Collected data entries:

[Start of Attachment]

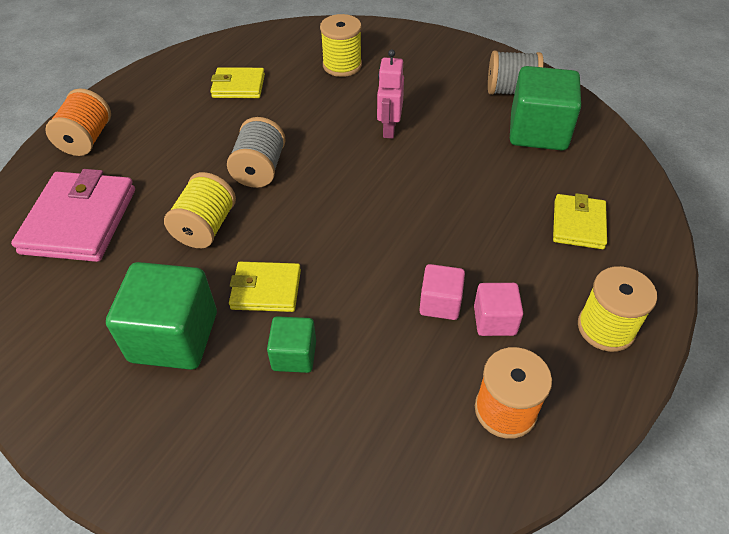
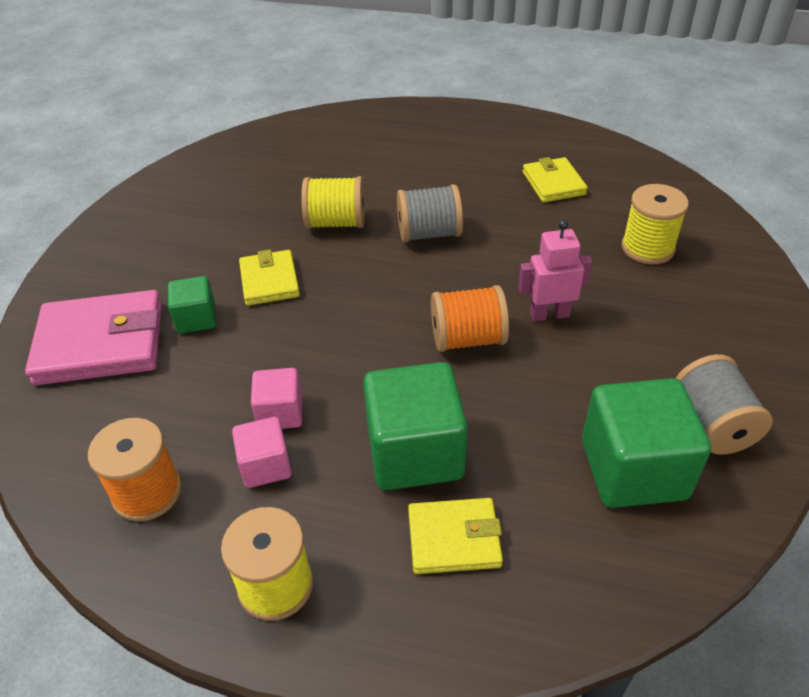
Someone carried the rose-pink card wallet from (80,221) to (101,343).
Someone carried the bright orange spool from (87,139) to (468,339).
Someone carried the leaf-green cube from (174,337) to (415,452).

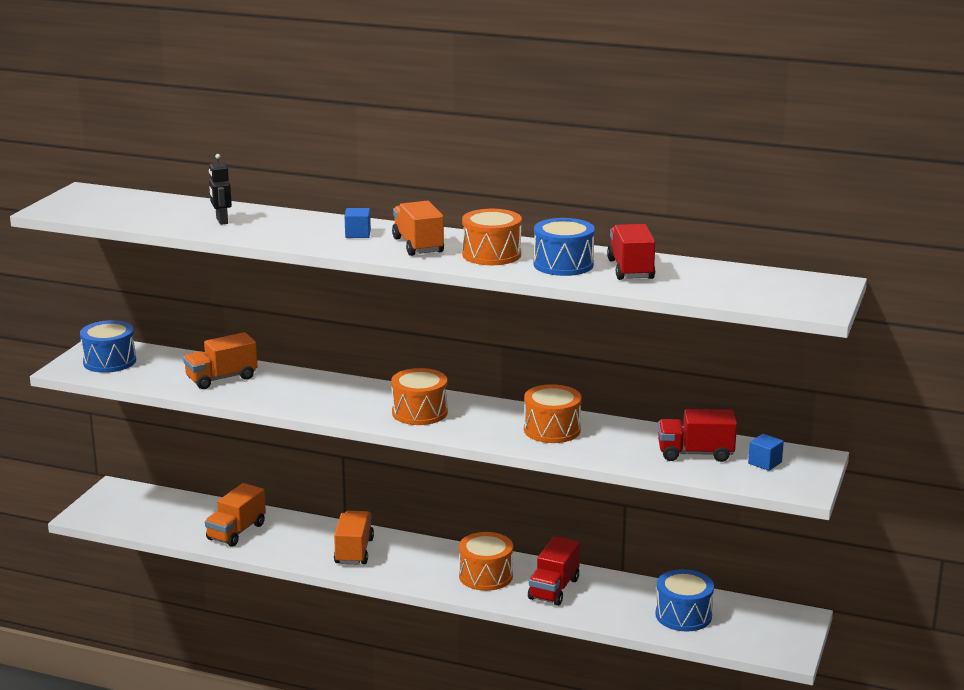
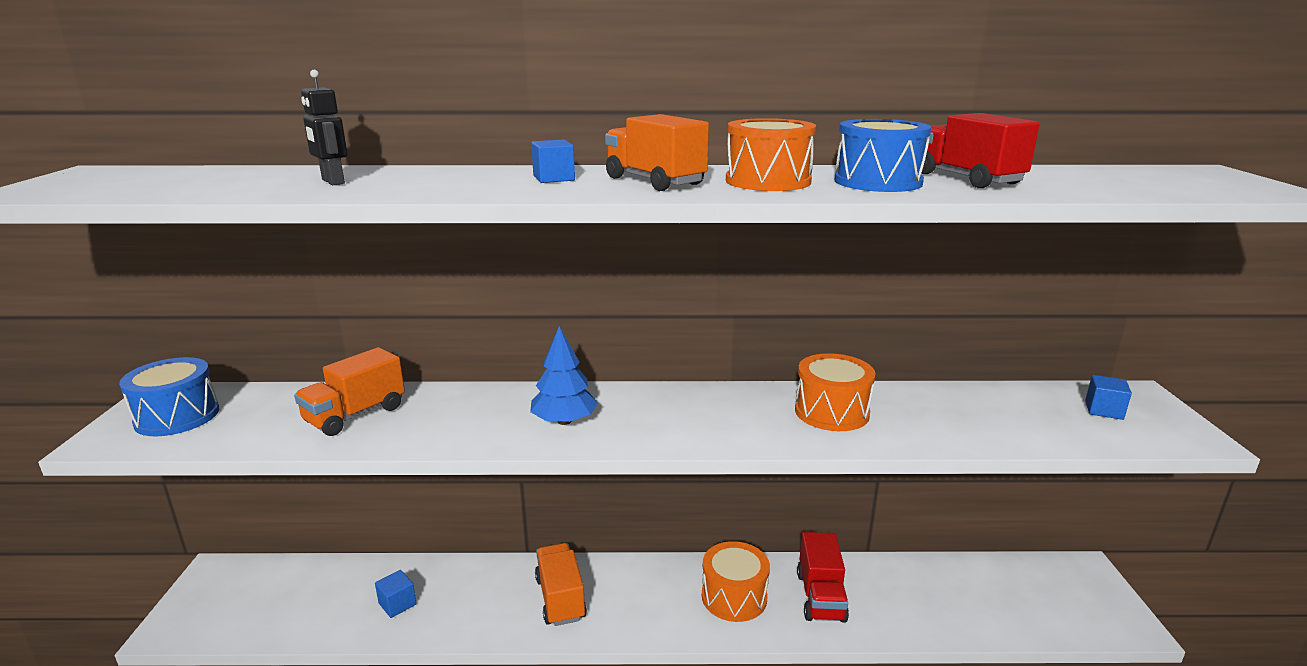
Someone swapped the bright orange truck at (236,532) for the cobalt cube at (397,604).
Someone took away the bright orange toy drum at (419,412).
Someone took away the cobalt toy drum at (683,615).
Someone took away the scarlet truck at (695,454).
Someone put down the cobalt fir tree at (564,421).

[End of Attachment]

> [ASSIGNMENT] Working from the records above, reproduce exactly the lines from the one with "Someone carried the leaf-green" through the last line, without the pictures.

> [EXPECTED ANSWER]
Someone carried the leaf-green cube from (174,337) to (415,452).

Someone swapped the bright orange truck at (236,532) for the cobalt cube at (397,604).
Someone took away the bright orange toy drum at (419,412).
Someone took away the cobalt toy drum at (683,615).
Someone took away the scarlet truck at (695,454).
Someone put down the cobalt fir tree at (564,421).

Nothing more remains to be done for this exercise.